=== BRIEF ===
Make an exact copy of the records, with the images left out.

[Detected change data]

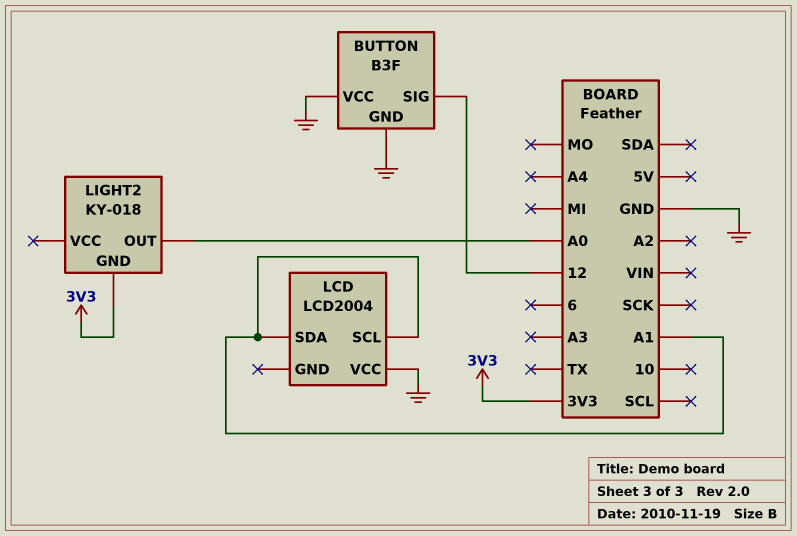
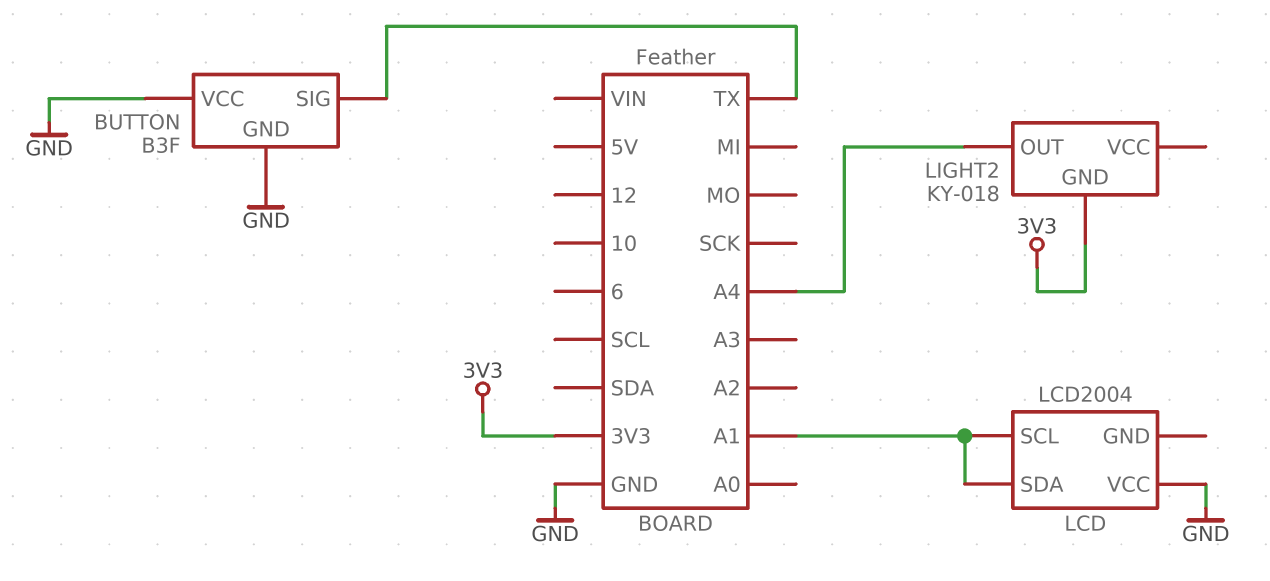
BUTTON pin SIG: 12 -> TX
LIGHT2 pin OUT: A0 -> A4

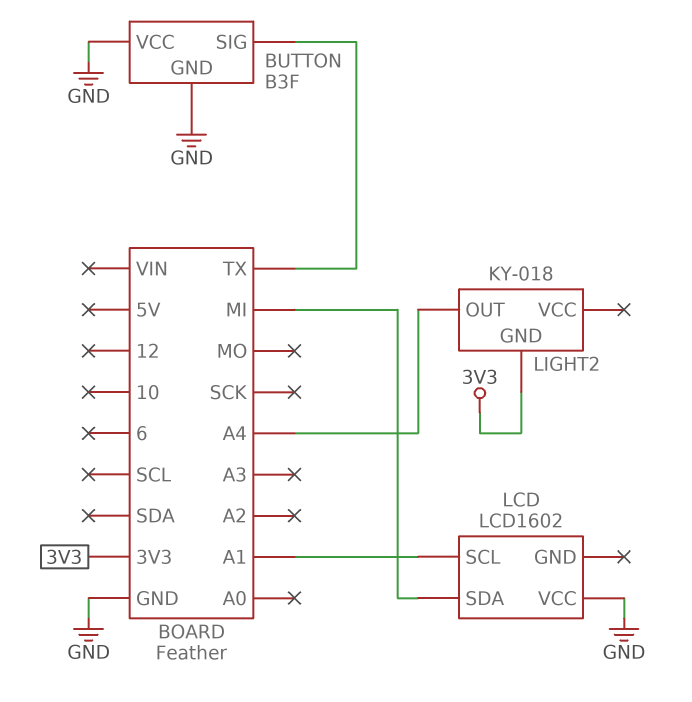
LCD: LCD2004 -> LCD1602
LCD pin SDA: A1 -> MI

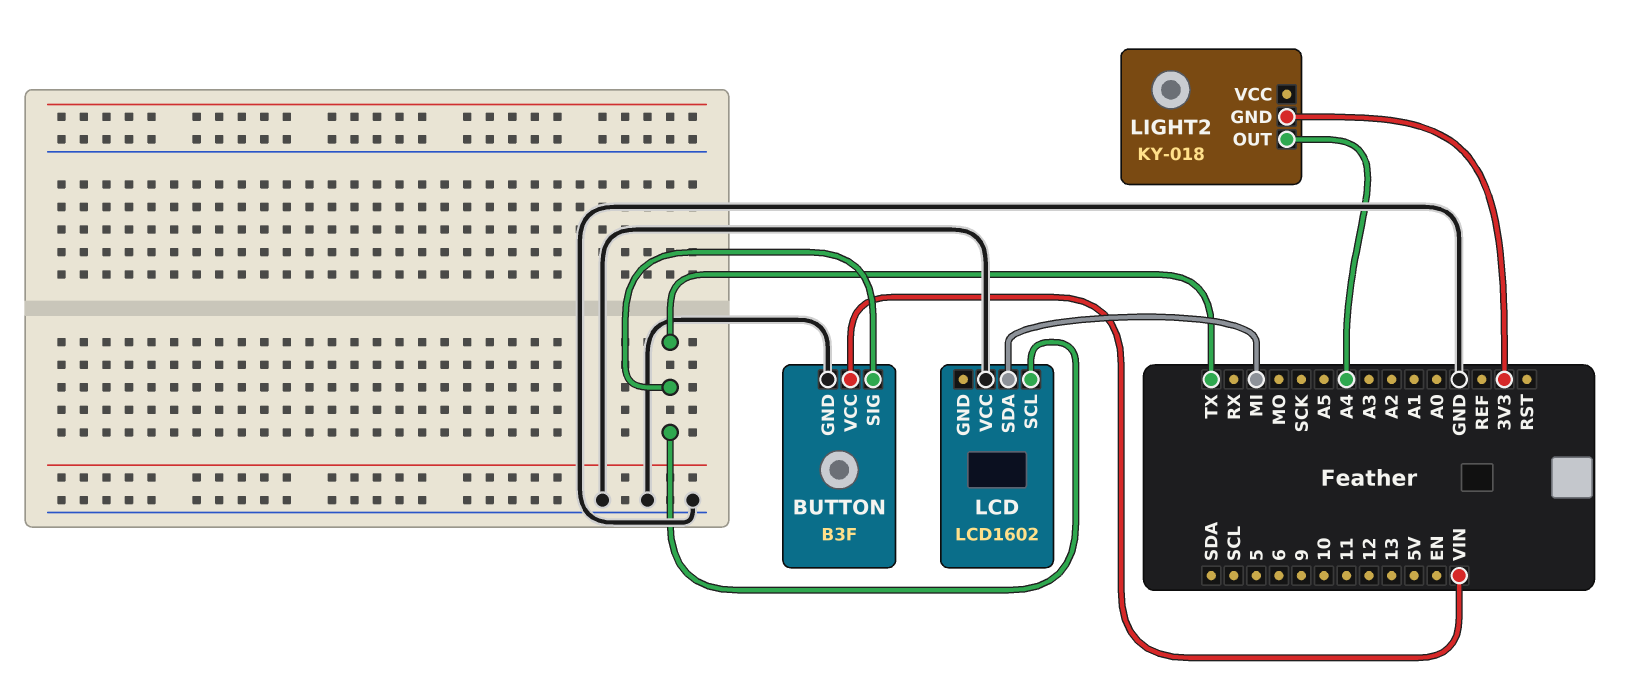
BUTTON pin VCC: GND -> VIN
LCD pin SCL: A1 -> TX

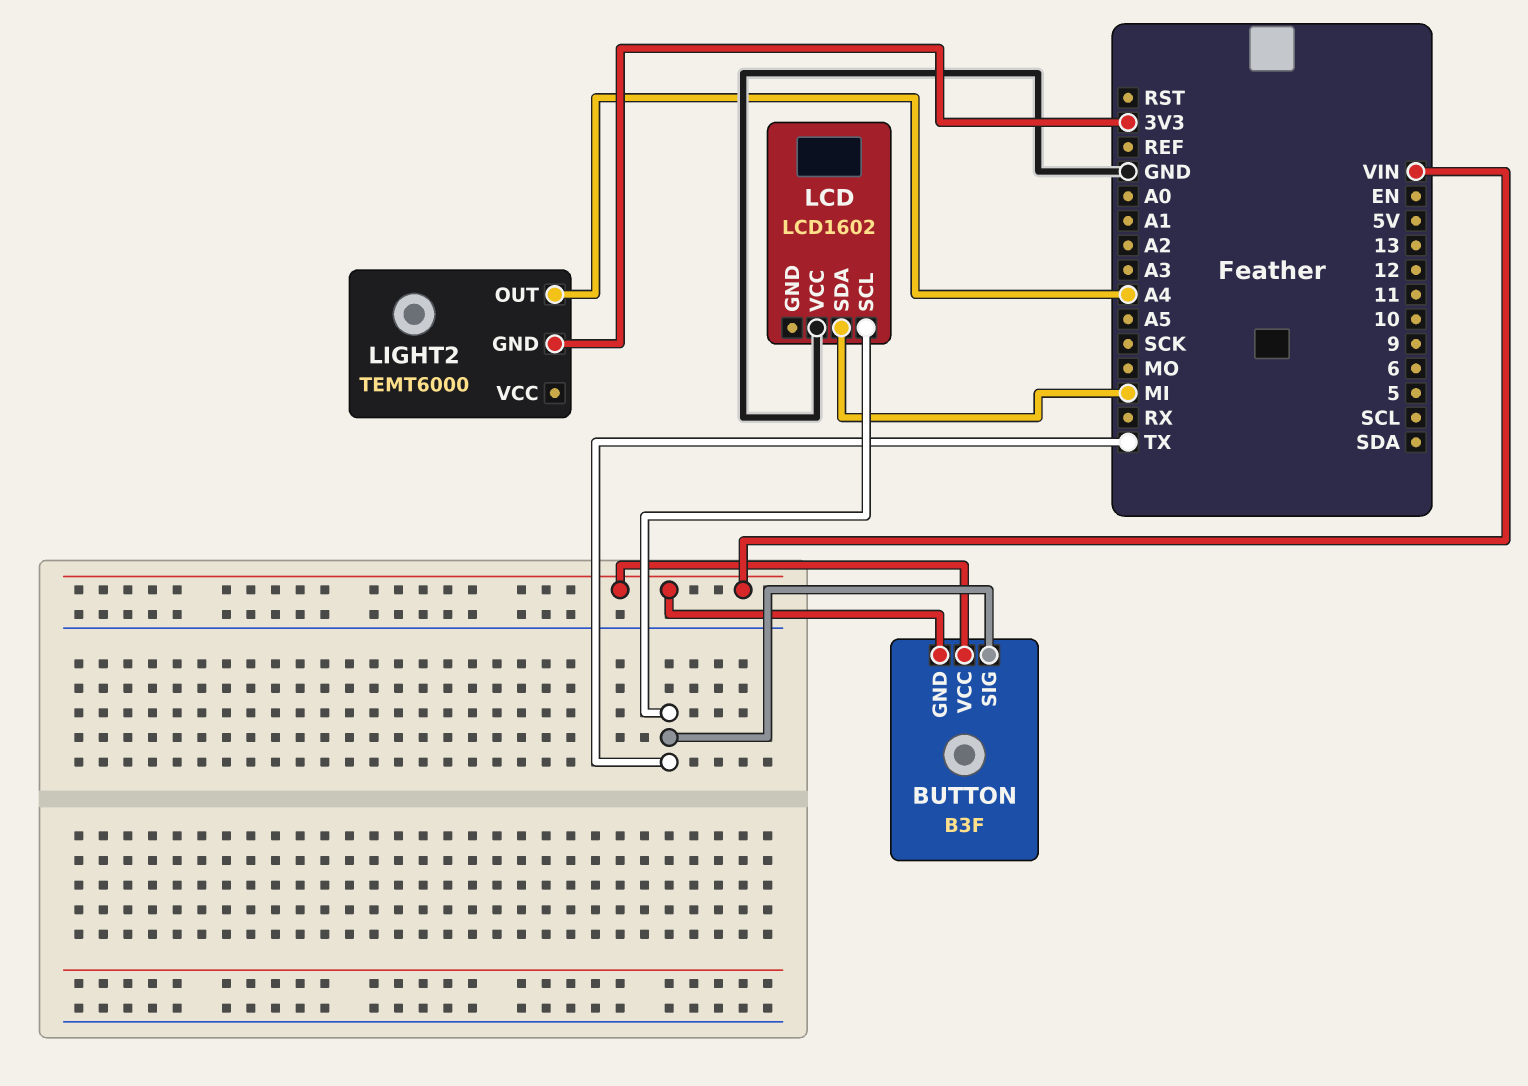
BUTTON pin GND: GND -> VIN
LIGHT2: KY-018 -> TEMT6000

=== THE ANSWER ===
BUTTON pin SIG: 12 -> TX
LIGHT2 pin OUT: A0 -> A4

LCD: LCD2004 -> LCD1602
LCD pin SDA: A1 -> MI

BUTTON pin VCC: GND -> VIN
LCD pin SCL: A1 -> TX

BUTTON pin GND: GND -> VIN
LIGHT2: KY-018 -> TEMT6000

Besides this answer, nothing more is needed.